THE RECORDS below:
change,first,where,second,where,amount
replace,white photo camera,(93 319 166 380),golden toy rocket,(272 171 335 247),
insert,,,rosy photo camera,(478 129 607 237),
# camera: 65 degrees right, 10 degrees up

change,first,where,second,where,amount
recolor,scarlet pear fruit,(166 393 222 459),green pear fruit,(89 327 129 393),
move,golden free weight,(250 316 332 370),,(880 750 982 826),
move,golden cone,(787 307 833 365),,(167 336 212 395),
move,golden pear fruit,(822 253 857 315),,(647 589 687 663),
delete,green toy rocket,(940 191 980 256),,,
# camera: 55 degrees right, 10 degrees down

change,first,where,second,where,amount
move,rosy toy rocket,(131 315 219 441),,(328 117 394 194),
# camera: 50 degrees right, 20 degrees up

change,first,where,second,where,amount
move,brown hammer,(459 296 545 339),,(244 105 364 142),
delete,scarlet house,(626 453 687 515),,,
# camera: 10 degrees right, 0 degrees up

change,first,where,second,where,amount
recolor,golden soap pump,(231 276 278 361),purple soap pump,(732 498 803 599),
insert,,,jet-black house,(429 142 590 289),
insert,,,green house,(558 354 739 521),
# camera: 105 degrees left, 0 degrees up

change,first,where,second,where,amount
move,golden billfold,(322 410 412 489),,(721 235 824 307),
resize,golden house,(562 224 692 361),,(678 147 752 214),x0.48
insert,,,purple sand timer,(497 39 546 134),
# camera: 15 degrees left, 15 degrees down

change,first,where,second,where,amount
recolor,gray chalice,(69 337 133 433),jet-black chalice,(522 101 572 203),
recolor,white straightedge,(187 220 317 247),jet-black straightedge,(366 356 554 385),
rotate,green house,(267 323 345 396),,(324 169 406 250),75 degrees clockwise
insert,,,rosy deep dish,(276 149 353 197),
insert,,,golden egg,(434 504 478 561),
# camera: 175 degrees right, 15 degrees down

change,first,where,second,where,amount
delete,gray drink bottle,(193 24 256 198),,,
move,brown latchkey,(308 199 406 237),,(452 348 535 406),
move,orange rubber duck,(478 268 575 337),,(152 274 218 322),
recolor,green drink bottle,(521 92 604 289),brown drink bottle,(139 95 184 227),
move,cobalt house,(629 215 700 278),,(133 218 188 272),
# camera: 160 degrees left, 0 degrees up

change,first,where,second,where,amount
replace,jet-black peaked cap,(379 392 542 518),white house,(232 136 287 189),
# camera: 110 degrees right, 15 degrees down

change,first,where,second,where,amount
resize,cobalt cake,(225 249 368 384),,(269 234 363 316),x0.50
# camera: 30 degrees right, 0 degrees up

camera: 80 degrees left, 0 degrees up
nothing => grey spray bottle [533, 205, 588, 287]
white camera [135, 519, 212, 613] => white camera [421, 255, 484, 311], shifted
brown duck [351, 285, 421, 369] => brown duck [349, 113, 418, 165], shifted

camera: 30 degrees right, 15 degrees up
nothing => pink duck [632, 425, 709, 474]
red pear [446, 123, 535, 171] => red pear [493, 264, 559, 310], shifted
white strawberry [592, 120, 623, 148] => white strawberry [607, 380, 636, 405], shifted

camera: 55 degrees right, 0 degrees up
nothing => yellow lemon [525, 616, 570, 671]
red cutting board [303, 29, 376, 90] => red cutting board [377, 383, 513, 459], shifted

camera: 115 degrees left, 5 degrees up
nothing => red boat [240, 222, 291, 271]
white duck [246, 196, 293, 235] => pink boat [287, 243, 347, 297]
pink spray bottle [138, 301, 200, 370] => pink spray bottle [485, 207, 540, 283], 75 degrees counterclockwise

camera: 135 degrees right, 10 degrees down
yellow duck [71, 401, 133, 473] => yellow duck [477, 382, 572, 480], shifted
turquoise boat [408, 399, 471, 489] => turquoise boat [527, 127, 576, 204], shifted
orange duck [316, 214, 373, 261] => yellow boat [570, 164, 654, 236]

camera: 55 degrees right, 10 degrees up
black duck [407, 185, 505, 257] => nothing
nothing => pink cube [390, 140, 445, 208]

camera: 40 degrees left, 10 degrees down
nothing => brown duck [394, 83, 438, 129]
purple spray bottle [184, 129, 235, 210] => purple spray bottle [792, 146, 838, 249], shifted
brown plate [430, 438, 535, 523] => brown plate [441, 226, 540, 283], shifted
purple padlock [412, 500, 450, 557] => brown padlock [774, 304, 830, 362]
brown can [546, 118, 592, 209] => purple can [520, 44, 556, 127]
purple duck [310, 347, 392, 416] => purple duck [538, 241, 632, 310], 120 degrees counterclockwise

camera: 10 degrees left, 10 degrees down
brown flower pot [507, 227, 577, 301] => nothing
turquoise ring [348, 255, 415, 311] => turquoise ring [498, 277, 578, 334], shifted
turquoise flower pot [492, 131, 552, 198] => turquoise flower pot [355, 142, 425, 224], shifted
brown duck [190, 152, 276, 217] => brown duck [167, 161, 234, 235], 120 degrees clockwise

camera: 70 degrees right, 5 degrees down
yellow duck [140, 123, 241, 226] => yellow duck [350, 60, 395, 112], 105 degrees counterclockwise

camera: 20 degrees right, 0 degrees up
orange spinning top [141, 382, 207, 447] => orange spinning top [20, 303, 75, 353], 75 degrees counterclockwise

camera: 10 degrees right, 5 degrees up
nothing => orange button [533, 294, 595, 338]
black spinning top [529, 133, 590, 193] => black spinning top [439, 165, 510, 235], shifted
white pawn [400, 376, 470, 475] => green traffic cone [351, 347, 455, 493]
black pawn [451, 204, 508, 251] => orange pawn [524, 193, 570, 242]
End of THE RECORDS.
_EXERCISE OBJECTIVE:_
Each line above from the one with "brown duck [351, 285, 421, 369]" up to and including the one with "camera: 55 degrees right, 10 degrees up" must be set down exactly, and no line outside that span may appear.

_RESULT FOR THIS TASK:_
brown duck [351, 285, 421, 369] => brown duck [349, 113, 418, 165], shifted

camera: 30 degrees right, 15 degrees up
nothing => pink duck [632, 425, 709, 474]
red pear [446, 123, 535, 171] => red pear [493, 264, 559, 310], shifted
white strawberry [592, 120, 623, 148] => white strawberry [607, 380, 636, 405], shifted

camera: 55 degrees right, 0 degrees up
nothing => yellow lemon [525, 616, 570, 671]
red cutting board [303, 29, 376, 90] => red cutting board [377, 383, 513, 459], shifted

camera: 115 degrees left, 5 degrees up
nothing => red boat [240, 222, 291, 271]
white duck [246, 196, 293, 235] => pink boat [287, 243, 347, 297]
pink spray bottle [138, 301, 200, 370] => pink spray bottle [485, 207, 540, 283], 75 degrees counterclockwise

camera: 135 degrees right, 10 degrees down
yellow duck [71, 401, 133, 473] => yellow duck [477, 382, 572, 480], shifted
turquoise boat [408, 399, 471, 489] => turquoise boat [527, 127, 576, 204], shifted
orange duck [316, 214, 373, 261] => yellow boat [570, 164, 654, 236]

camera: 55 degrees right, 10 degrees up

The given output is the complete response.